**INPUT MATERIAL**
■ ■ ■ ■
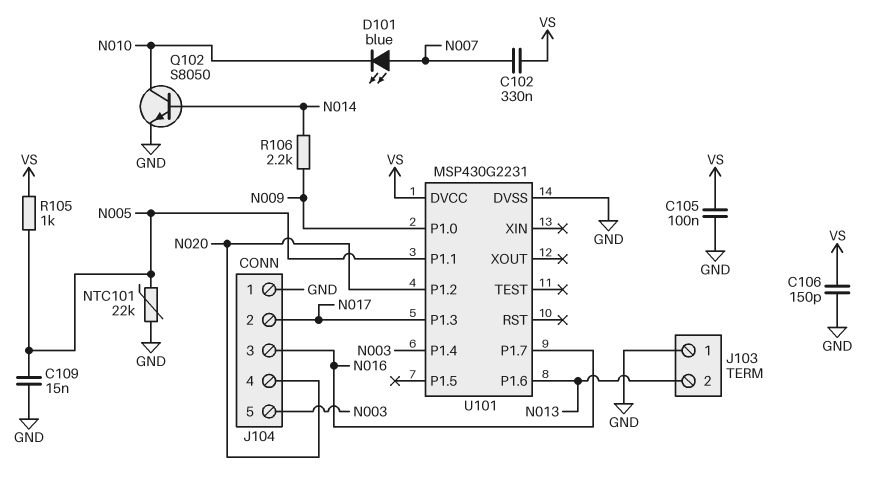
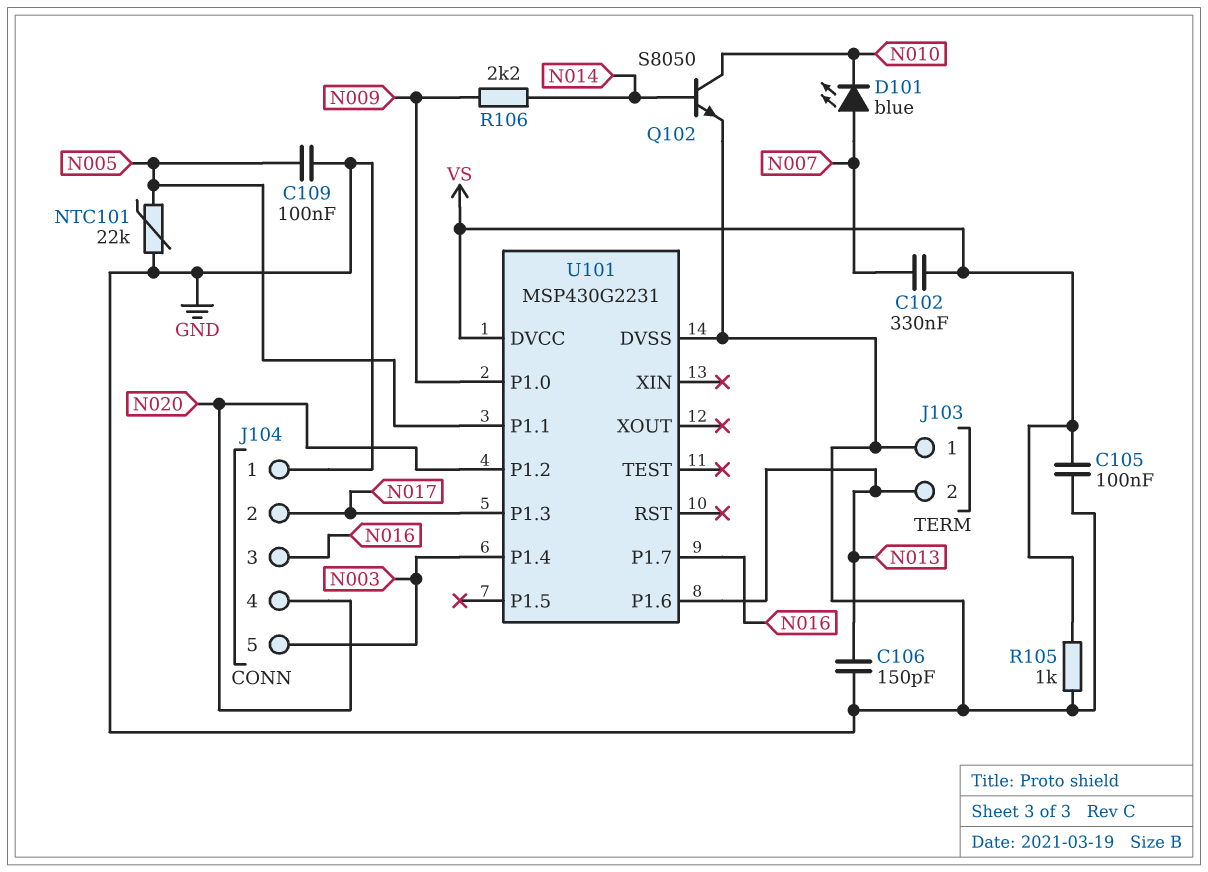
C106: 150pF (GND, VS) -> 150pF (GND, N013)
C109: 15nF (GND, N005) -> 100nF (GND, N005)
R105: 1k (N005, VS) -> 1k (GND, VS)

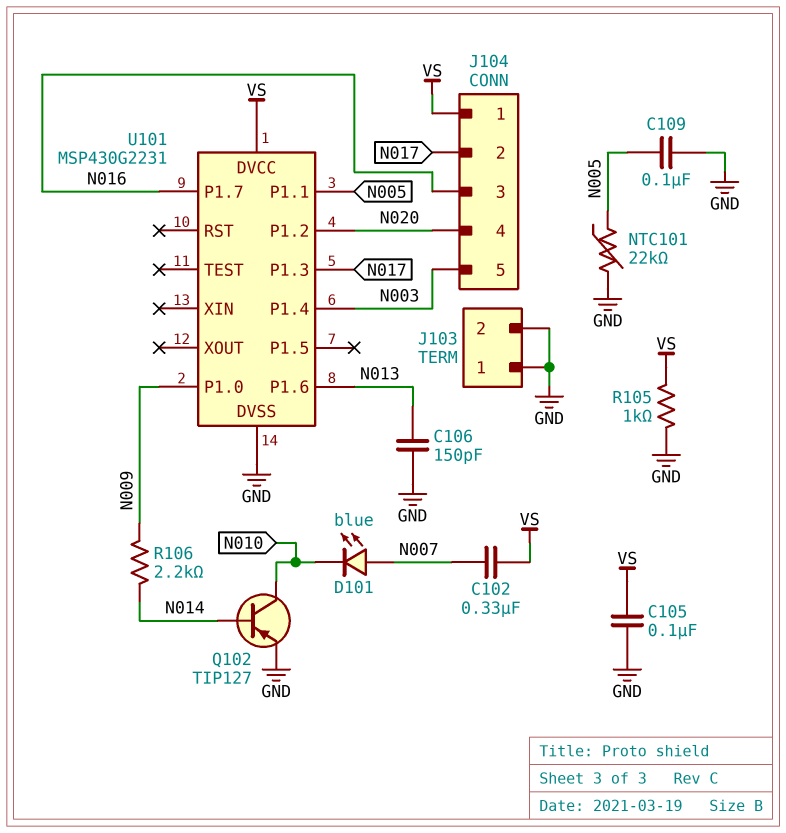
J103 pin 2: N013 -> GND
J104 pin 1: GND -> VS
Q102: NPN S8050 (B N014, C N010, E GND) -> PNP TIP127 (B N014, C N010, E GND)

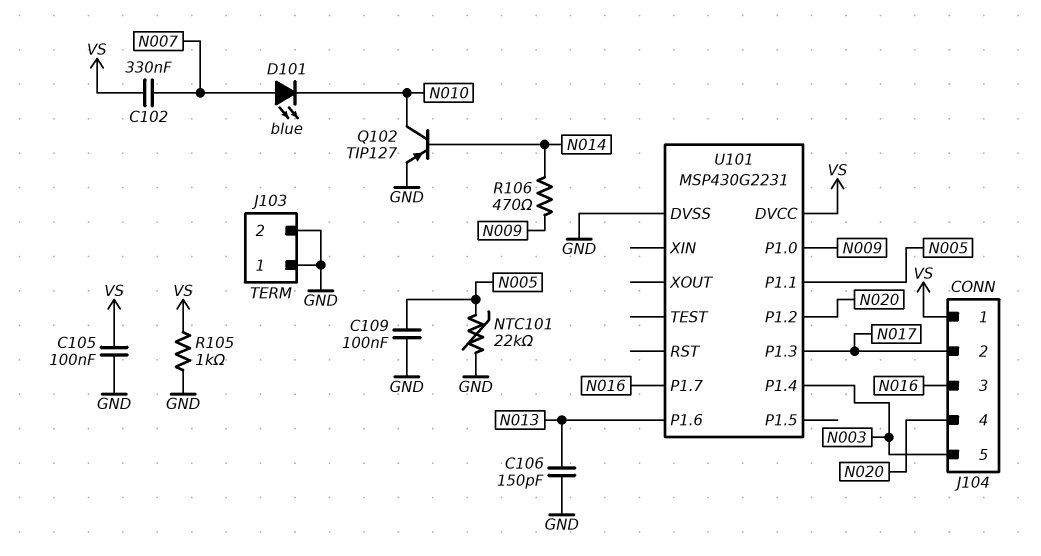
R106: 2.2k (N009, N014) -> 470 (N009, N014)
■ ■ ■ ■
**ASSIGNMENT**
Retype word for word the span of lines above that begins with the line containing "J103 pin 2: N013 -> GND" and ends with the last line of the records; skip all pictures.

**SOLUTION TO THIS EXERCISE**
J103 pin 2: N013 -> GND
J104 pin 1: GND -> VS
Q102: NPN S8050 (B N014, C N010, E GND) -> PNP TIP127 (B N014, C N010, E GND)

R106: 2.2k (N009, N014) -> 470 (N009, N014)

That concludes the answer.